= Extracted records =
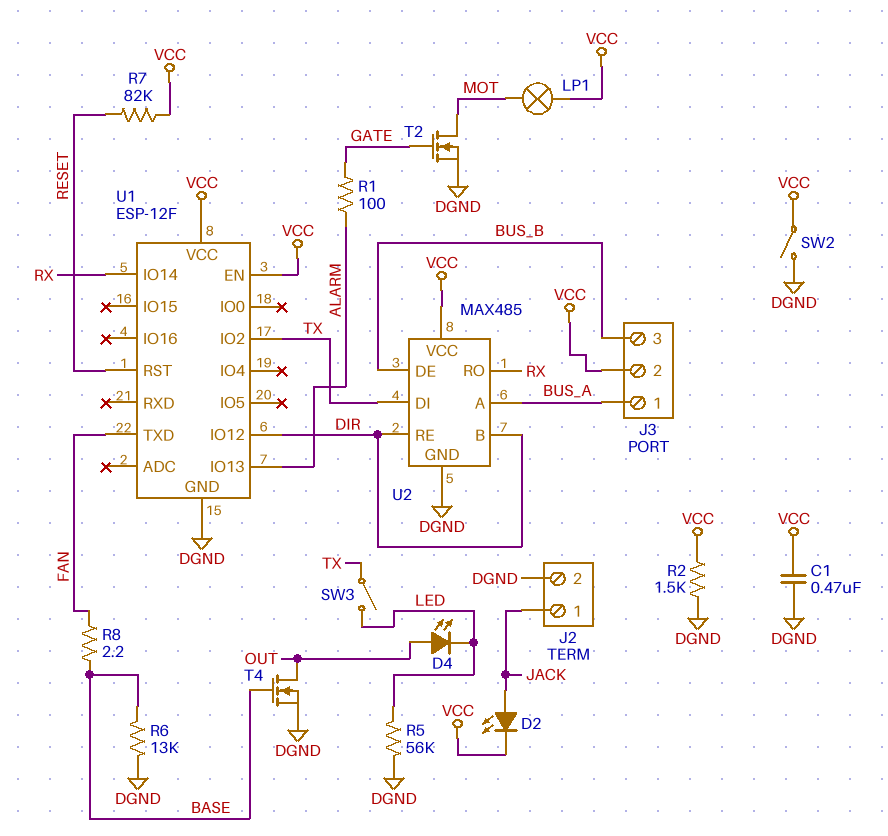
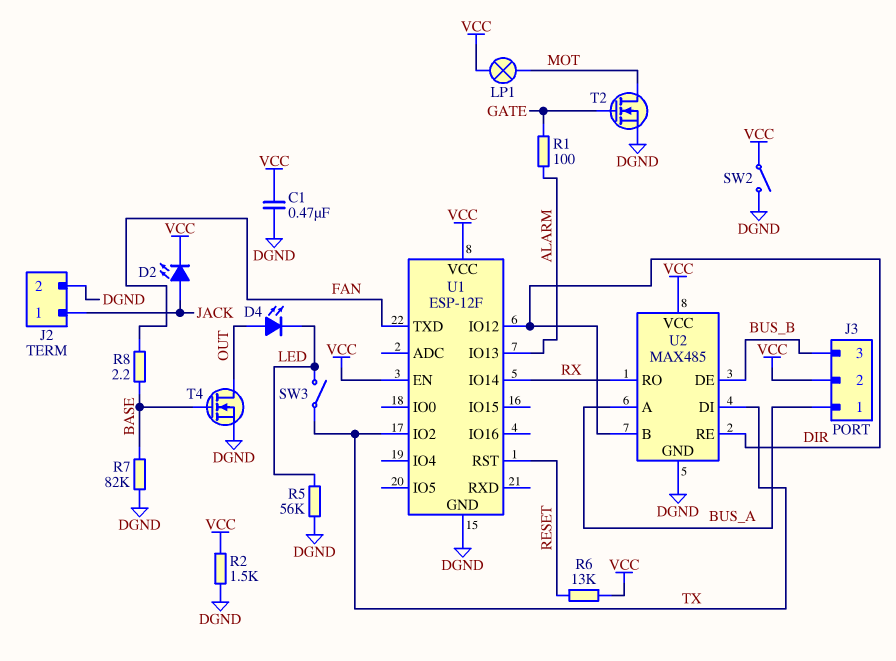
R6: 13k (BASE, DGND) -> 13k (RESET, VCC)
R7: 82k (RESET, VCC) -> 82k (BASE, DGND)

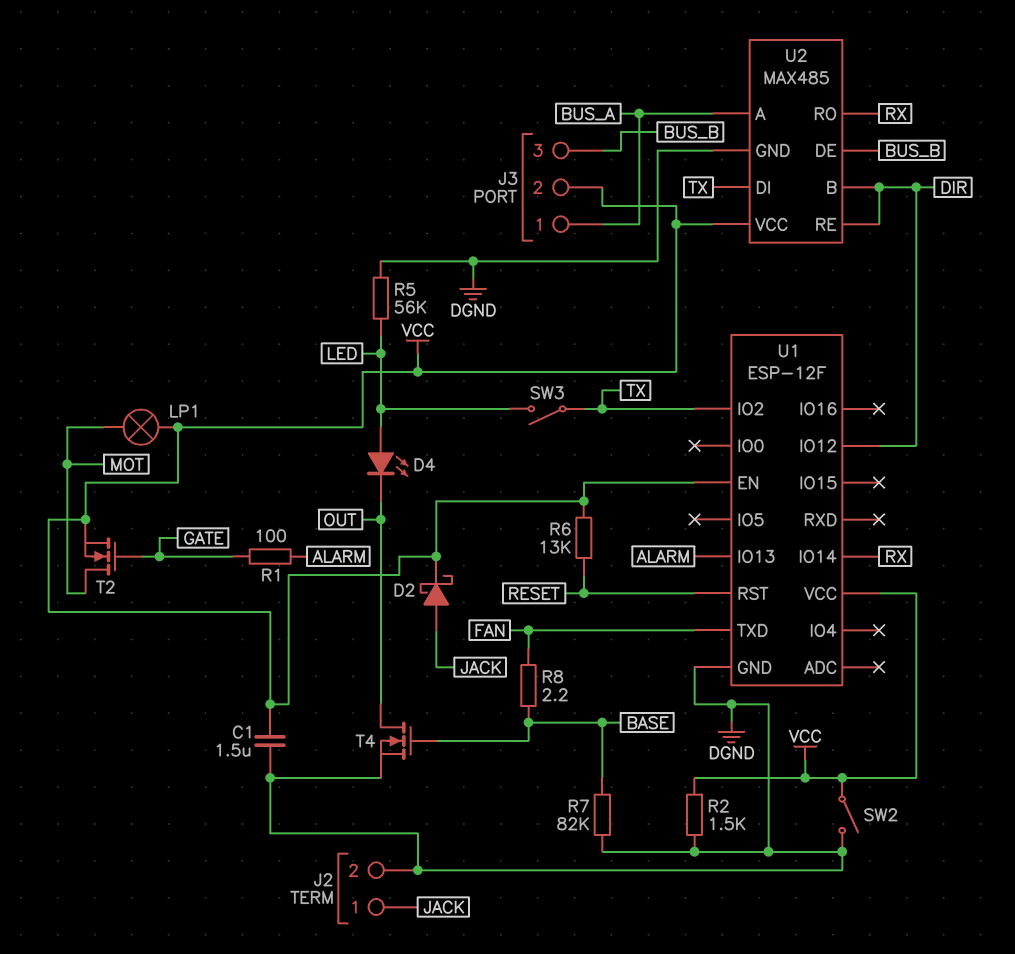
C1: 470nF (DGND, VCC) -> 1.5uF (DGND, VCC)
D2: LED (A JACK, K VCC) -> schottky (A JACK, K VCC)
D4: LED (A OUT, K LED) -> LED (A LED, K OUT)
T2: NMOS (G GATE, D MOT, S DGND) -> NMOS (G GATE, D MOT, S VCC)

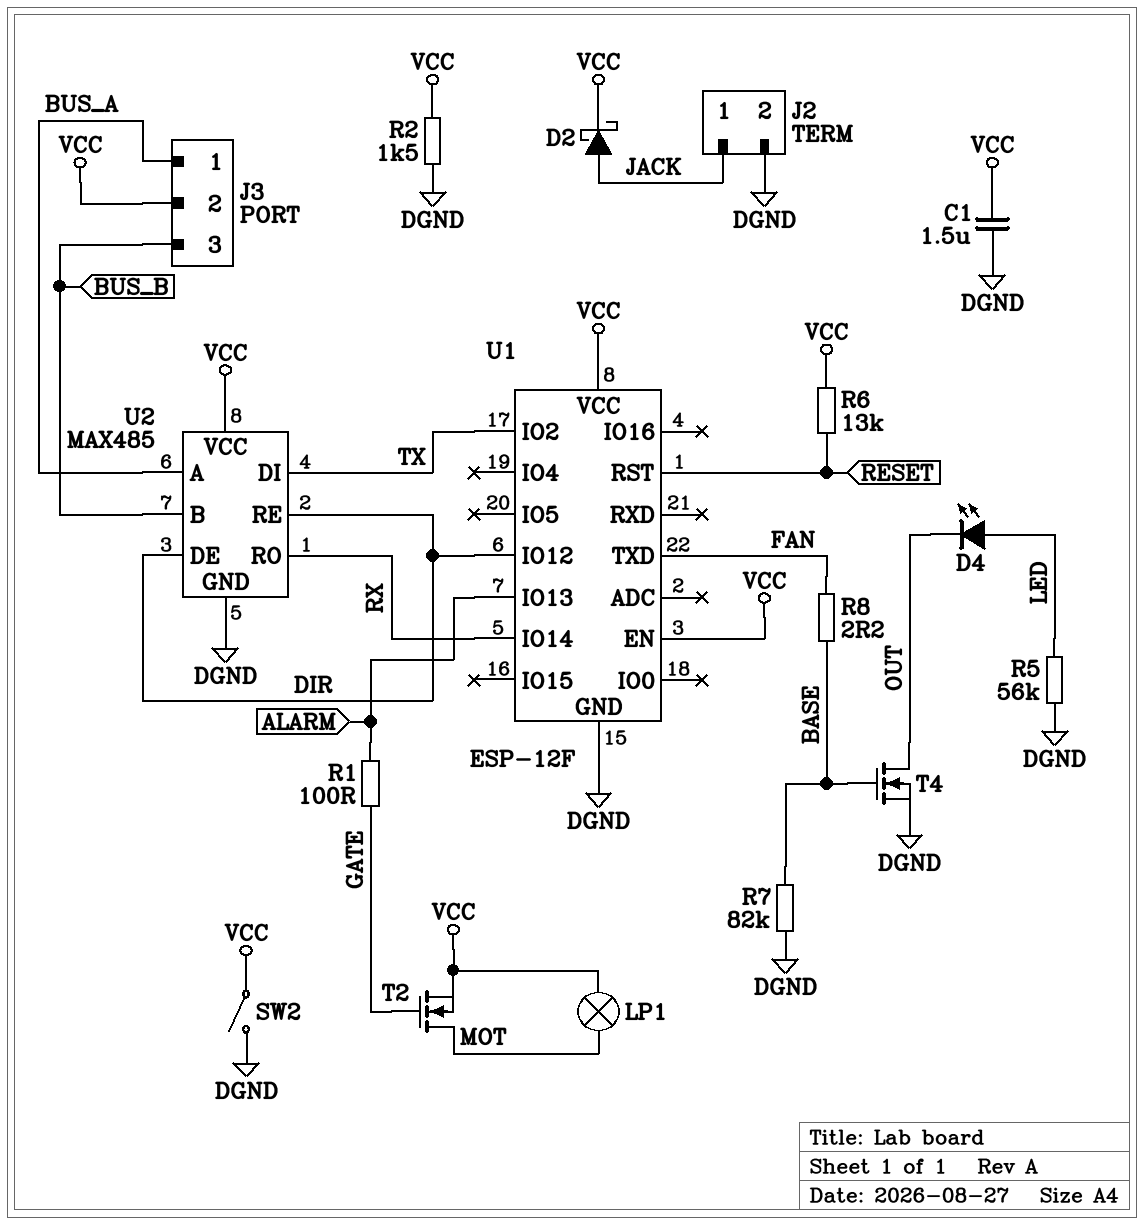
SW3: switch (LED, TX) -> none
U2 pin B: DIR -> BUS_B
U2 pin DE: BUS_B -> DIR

= Work item =
Reproduce all of the entries exactly as they appear, though any picture they include must be omitted.

= Solution to this problem =
R6: 13k (BASE, DGND) -> 13k (RESET, VCC)
R7: 82k (RESET, VCC) -> 82k (BASE, DGND)

C1: 470nF (DGND, VCC) -> 1.5uF (DGND, VCC)
D2: LED (A JACK, K VCC) -> schottky (A JACK, K VCC)
D4: LED (A OUT, K LED) -> LED (A LED, K OUT)
T2: NMOS (G GATE, D MOT, S DGND) -> NMOS (G GATE, D MOT, S VCC)

SW3: switch (LED, TX) -> none
U2 pin B: DIR -> BUS_B
U2 pin DE: BUS_B -> DIR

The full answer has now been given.